> [Exercise brief]:
Copy the entries word for word. Keep the pictures out.

> [Stored dataset items]:

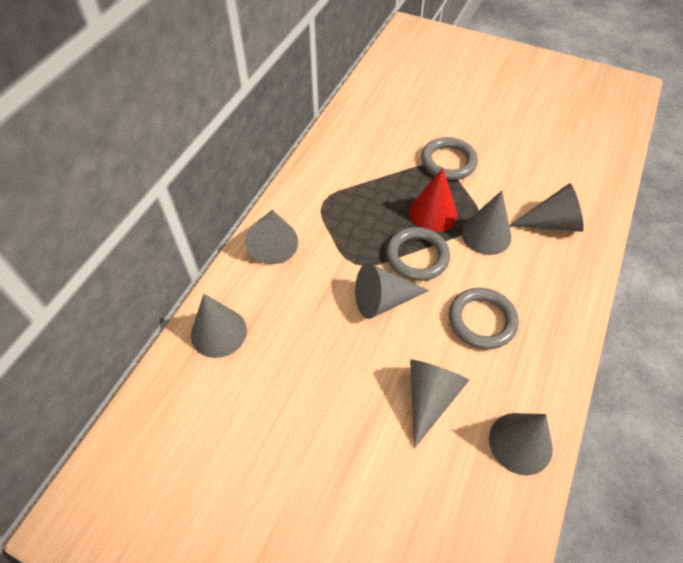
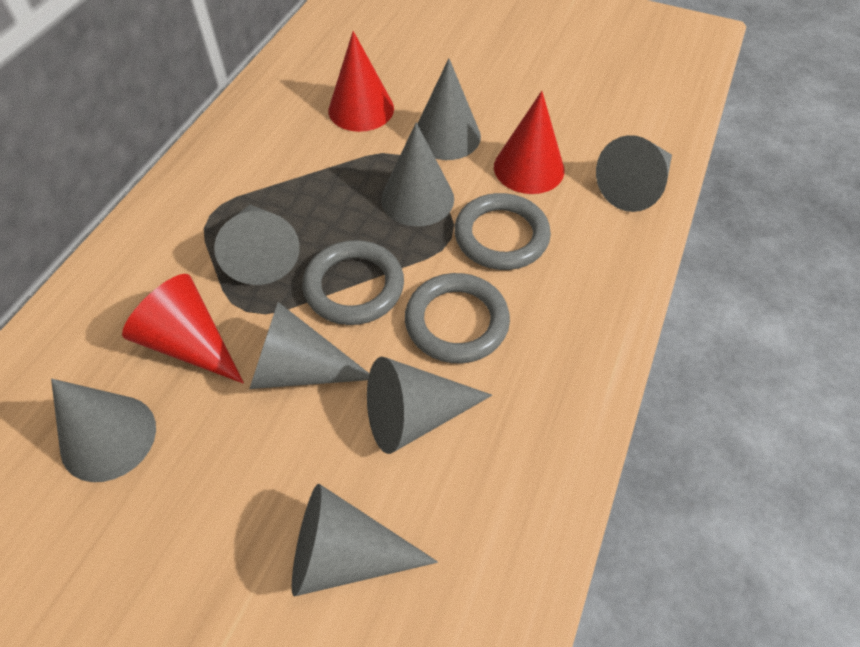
grey cone: 7 -> 8
red cone: 1 -> 3

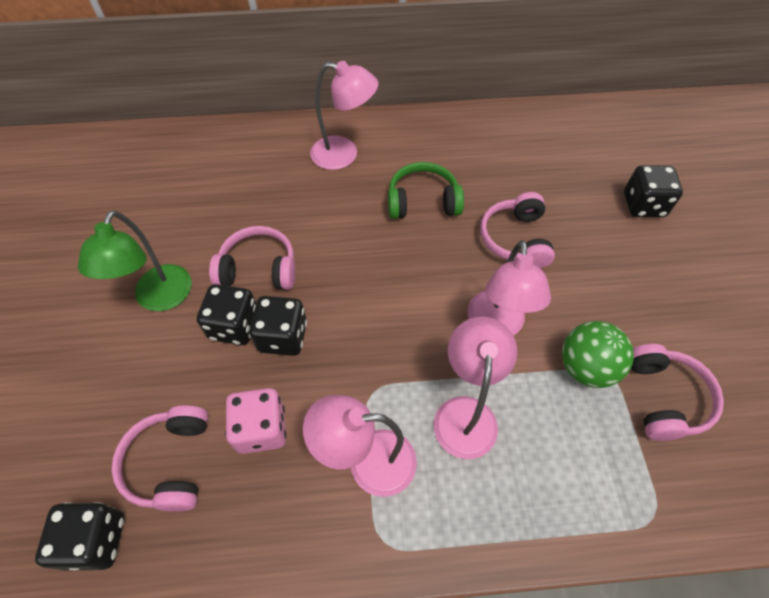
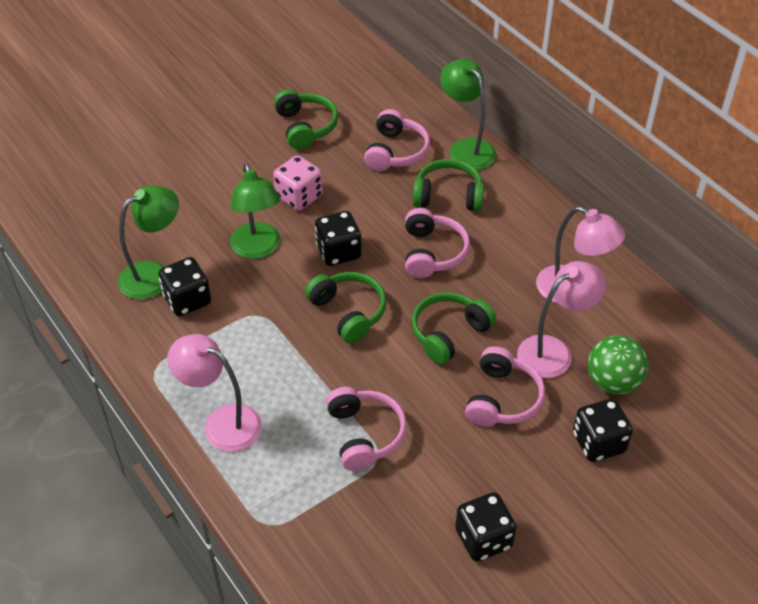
green headphones: 1 -> 4
green lamp: 1 -> 3
pink lamp: 4 -> 3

> [Result of this task]:
grey cone: 7 -> 8
red cone: 1 -> 3

green headphones: 1 -> 4
green lamp: 1 -> 3
pink lamp: 4 -> 3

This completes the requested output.